Segment Start: Records to use
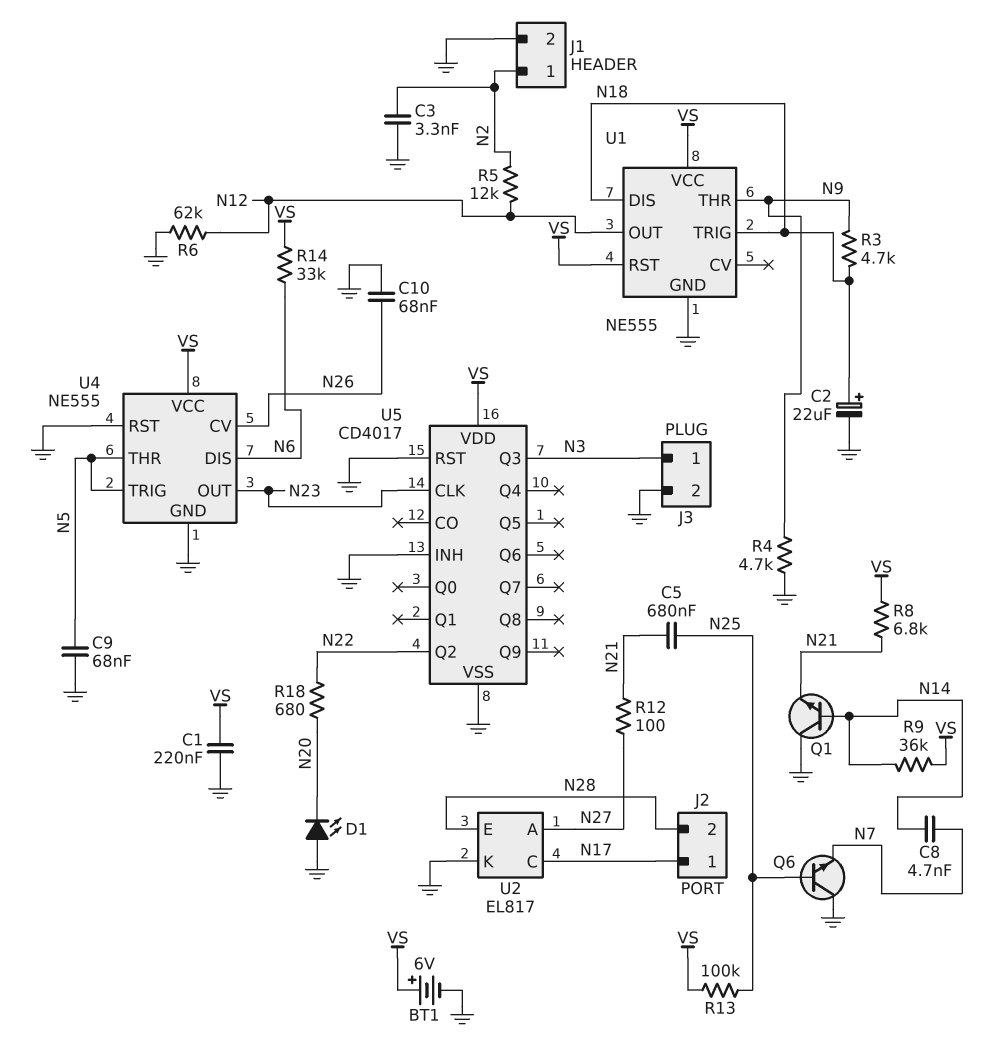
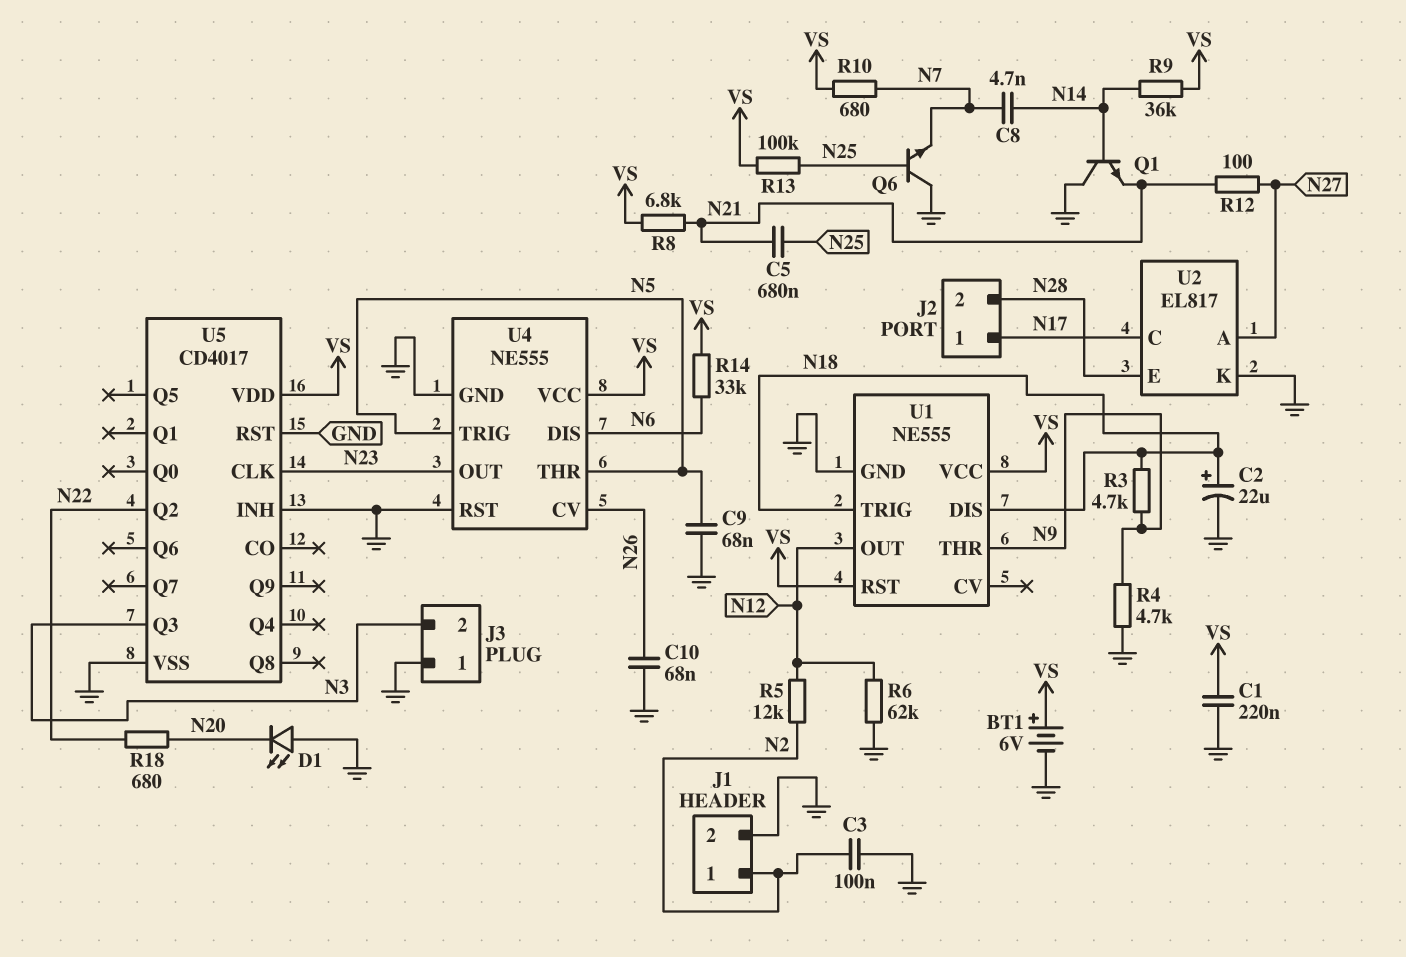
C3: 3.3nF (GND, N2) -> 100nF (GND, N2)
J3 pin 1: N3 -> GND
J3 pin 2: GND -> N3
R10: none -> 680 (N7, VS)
Segment End: Records to use
Segment Start: Records to use
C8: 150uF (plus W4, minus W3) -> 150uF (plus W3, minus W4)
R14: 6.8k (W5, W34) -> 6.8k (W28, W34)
Segment End: Records to use
Print the lines above from the one with "C8: 150uF (plus" through the one with "R14: 6.8k (W5, W34) -> 6.8k (W28, W34)", both included, exactly as written and nothing more.

C8: 150uF (plus W4, minus W3) -> 150uF (plus W3, minus W4)
R14: 6.8k (W5, W34) -> 6.8k (W28, W34)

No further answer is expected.